:: EXERCISE BRIEF ::
Return exactly, please, the lines from the one containing "[zielony] (no. 3" to the last line of the entries below, and nothing else, leaving pictures out.

Stored data
··········
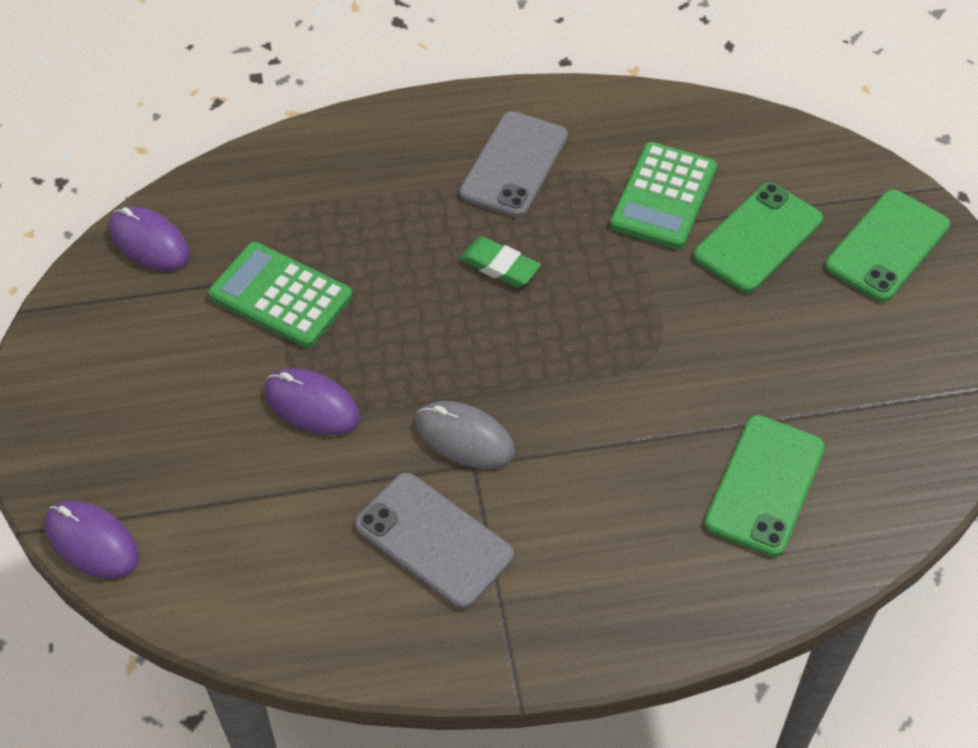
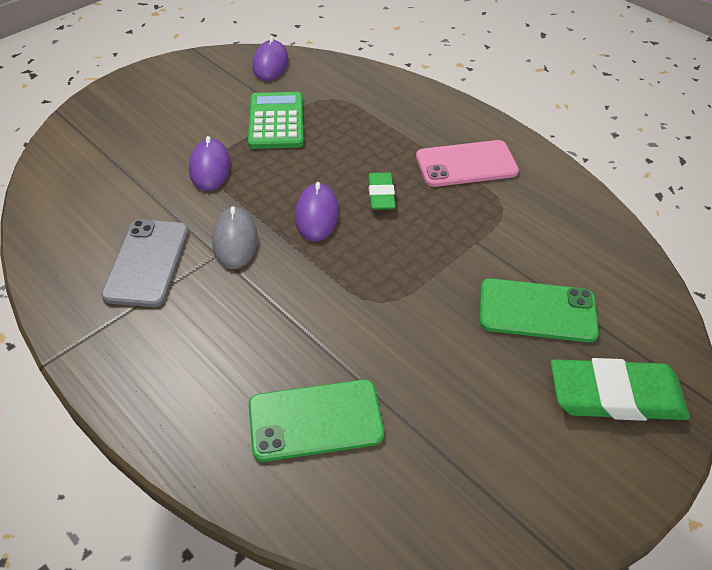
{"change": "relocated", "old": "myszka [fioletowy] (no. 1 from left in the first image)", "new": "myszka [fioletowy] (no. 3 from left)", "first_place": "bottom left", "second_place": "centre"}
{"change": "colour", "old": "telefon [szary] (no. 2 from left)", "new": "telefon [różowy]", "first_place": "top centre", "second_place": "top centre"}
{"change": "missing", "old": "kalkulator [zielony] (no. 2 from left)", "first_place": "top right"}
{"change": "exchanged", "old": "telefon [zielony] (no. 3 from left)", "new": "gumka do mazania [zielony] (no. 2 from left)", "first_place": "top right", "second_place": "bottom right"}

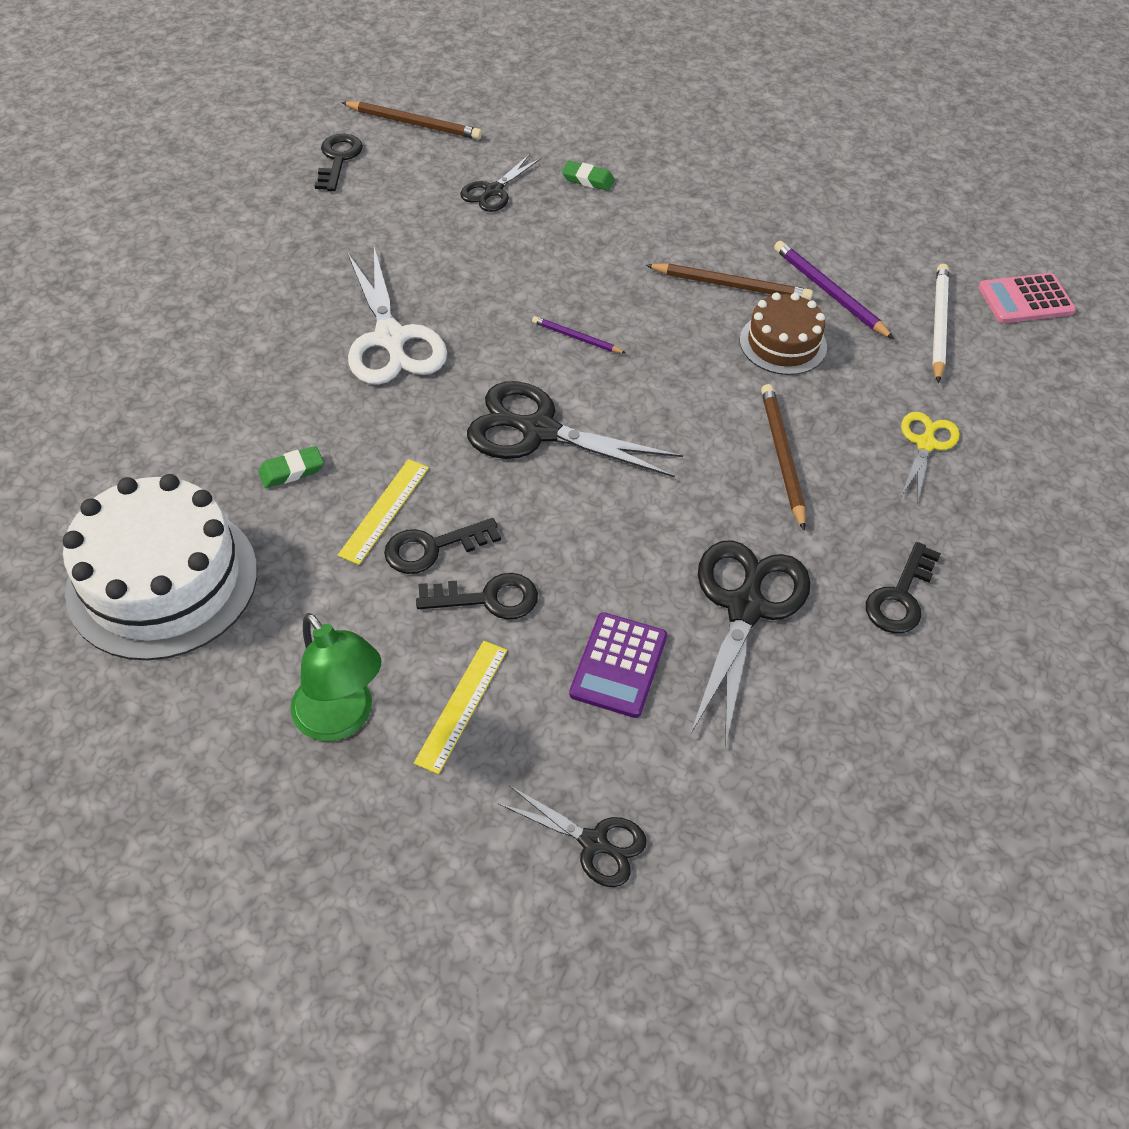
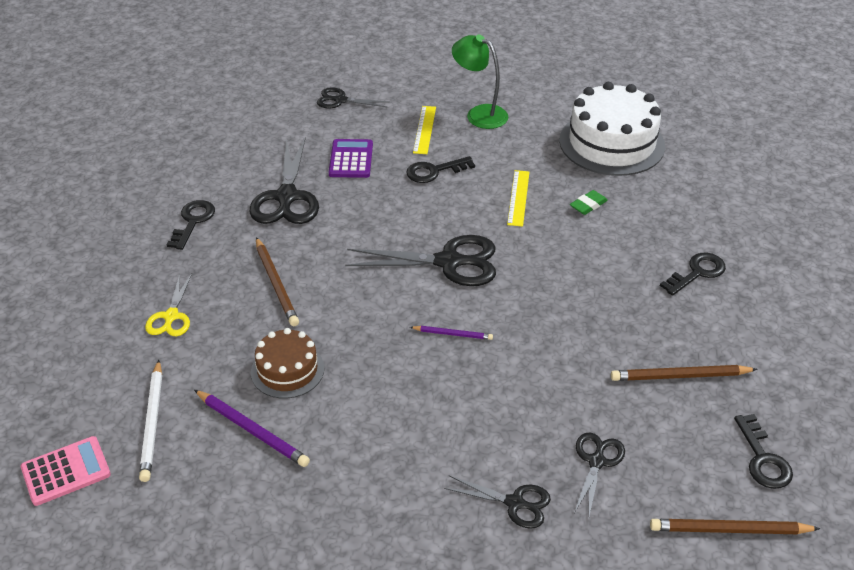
{"change": "missing", "old": "nożyczki [biały]", "first_place": "top centre"}
{"change": "relocated", "old": "klucz [czarny] (no. 2 from left in the first image)", "new": "klucz [czarny] (no. 3 from left)", "first_place": "centre", "second_place": "middle right"}
{"change": "exchanged", "old": "gumka do mazania [zielony] (no. 2 from left)", "new": "nożyczki [czarny] (no. 4 from left)", "first_place": "top centre", "second_place": "bottom centre"}
{"change": "relocated", "old": "ołówek [brązowy] (no. 2 from left)", "first_place": "top centre", "second_place": "middle right"}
··········
:: EXERCISE ANSWER ::
{"change": "exchanged", "old": "telefon [zielony] (no. 3 from left)", "new": "gumka do mazania [zielony] (no. 2 from left)", "first_place": "top right", "second_place": "bottom right"}

{"change": "missing", "old": "nożyczki [biały]", "first_place": "top centre"}
{"change": "relocated", "old": "klucz [czarny] (no. 2 from left in the first image)", "new": "klucz [czarny] (no. 3 from left)", "first_place": "centre", "second_place": "middle right"}
{"change": "exchanged", "old": "gumka do mazania [zielony] (no. 2 from left)", "new": "nożyczki [czarny] (no. 4 from left)", "first_place": "top centre", "second_place": "bottom centre"}
{"change": "relocated", "old": "ołówek [brązowy] (no. 2 from left)", "first_place": "top centre", "second_place": "middle right"}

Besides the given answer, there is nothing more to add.